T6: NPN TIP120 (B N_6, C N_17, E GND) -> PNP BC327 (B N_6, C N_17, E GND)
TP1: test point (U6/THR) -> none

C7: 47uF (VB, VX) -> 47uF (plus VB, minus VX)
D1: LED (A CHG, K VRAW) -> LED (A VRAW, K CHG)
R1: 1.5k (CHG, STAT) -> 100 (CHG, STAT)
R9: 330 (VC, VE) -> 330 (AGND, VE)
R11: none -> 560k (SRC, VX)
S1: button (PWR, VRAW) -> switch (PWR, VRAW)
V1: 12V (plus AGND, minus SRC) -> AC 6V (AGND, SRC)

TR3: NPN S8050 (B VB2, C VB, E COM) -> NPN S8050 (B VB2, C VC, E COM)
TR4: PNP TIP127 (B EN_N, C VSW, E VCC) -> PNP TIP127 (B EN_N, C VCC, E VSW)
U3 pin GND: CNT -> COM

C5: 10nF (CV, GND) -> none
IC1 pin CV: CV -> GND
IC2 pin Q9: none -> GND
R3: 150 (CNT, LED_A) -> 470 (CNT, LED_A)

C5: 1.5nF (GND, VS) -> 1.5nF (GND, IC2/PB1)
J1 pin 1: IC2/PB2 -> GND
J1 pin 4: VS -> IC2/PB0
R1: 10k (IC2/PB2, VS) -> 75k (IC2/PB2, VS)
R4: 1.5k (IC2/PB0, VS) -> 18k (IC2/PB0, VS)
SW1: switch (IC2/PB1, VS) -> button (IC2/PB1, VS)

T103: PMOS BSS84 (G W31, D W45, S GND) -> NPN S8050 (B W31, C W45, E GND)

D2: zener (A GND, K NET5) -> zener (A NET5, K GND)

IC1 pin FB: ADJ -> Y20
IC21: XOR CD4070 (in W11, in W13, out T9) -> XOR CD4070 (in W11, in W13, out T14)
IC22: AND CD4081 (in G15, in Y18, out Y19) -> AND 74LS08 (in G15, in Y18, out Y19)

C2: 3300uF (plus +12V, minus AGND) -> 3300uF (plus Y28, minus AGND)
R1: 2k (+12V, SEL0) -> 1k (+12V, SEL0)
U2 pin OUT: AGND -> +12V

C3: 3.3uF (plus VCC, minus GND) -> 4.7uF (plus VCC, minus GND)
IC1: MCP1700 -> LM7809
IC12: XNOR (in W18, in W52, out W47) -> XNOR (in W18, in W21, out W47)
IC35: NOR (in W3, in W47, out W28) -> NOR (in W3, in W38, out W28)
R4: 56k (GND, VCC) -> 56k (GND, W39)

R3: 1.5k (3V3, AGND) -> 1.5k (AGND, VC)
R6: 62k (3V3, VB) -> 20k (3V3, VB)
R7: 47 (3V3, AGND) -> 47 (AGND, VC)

※ ※ ※

→ Directions
Exact copy required. Retype all of the entries word for word.

→ Result below
T6: NPN TIP120 (B N_6, C N_17, E GND) -> PNP BC327 (B N_6, C N_17, E GND)
TP1: test point (U6/THR) -> none

C7: 47uF (VB, VX) -> 47uF (plus VB, minus VX)
D1: LED (A CHG, K VRAW) -> LED (A VRAW, K CHG)
R1: 1.5k (CHG, STAT) -> 100 (CHG, STAT)
R9: 330 (VC, VE) -> 330 (AGND, VE)
R11: none -> 560k (SRC, VX)
S1: button (PWR, VRAW) -> switch (PWR, VRAW)
V1: 12V (plus AGND, minus SRC) -> AC 6V (AGND, SRC)

TR3: NPN S8050 (B VB2, C VB, E COM) -> NPN S8050 (B VB2, C VC, E COM)
TR4: PNP TIP127 (B EN_N, C VSW, E VCC) -> PNP TIP127 (B EN_N, C VCC, E VSW)
U3 pin GND: CNT -> COM

C5: 10nF (CV, GND) -> none
IC1 pin CV: CV -> GND
IC2 pin Q9: none -> GND
R3: 150 (CNT, LED_A) -> 470 (CNT, LED_A)

C5: 1.5nF (GND, VS) -> 1.5nF (GND, IC2/PB1)
J1 pin 1: IC2/PB2 -> GND
J1 pin 4: VS -> IC2/PB0
R1: 10k (IC2/PB2, VS) -> 75k (IC2/PB2, VS)
R4: 1.5k (IC2/PB0, VS) -> 18k (IC2/PB0, VS)
SW1: switch (IC2/PB1, VS) -> button (IC2/PB1, VS)

T103: PMOS BSS84 (G W31, D W45, S GND) -> NPN S8050 (B W31, C W45, E GND)

D2: zener (A GND, K NET5) -> zener (A NET5, K GND)

IC1 pin FB: ADJ -> Y20
IC21: XOR CD4070 (in W11, in W13, out T9) -> XOR CD4070 (in W11, in W13, out T14)
IC22: AND CD4081 (in G15, in Y18, out Y19) -> AND 74LS08 (in G15, in Y18, out Y19)

C2: 3300uF (plus +12V, minus AGND) -> 3300uF (plus Y28, minus AGND)
R1: 2k (+12V, SEL0) -> 1k (+12V, SEL0)
U2 pin OUT: AGND -> +12V

C3: 3.3uF (plus VCC, minus GND) -> 4.7uF (plus VCC, minus GND)
IC1: MCP1700 -> LM7809
IC12: XNOR (in W18, in W52, out W47) -> XNOR (in W18, in W21, out W47)
IC35: NOR (in W3, in W47, out W28) -> NOR (in W3, in W38, out W28)
R4: 56k (GND, VCC) -> 56k (GND, W39)

R3: 1.5k (3V3, AGND) -> 1.5k (AGND, VC)
R6: 62k (3V3, VB) -> 20k (3V3, VB)
R7: 47 (3V3, AGND) -> 47 (AGND, VC)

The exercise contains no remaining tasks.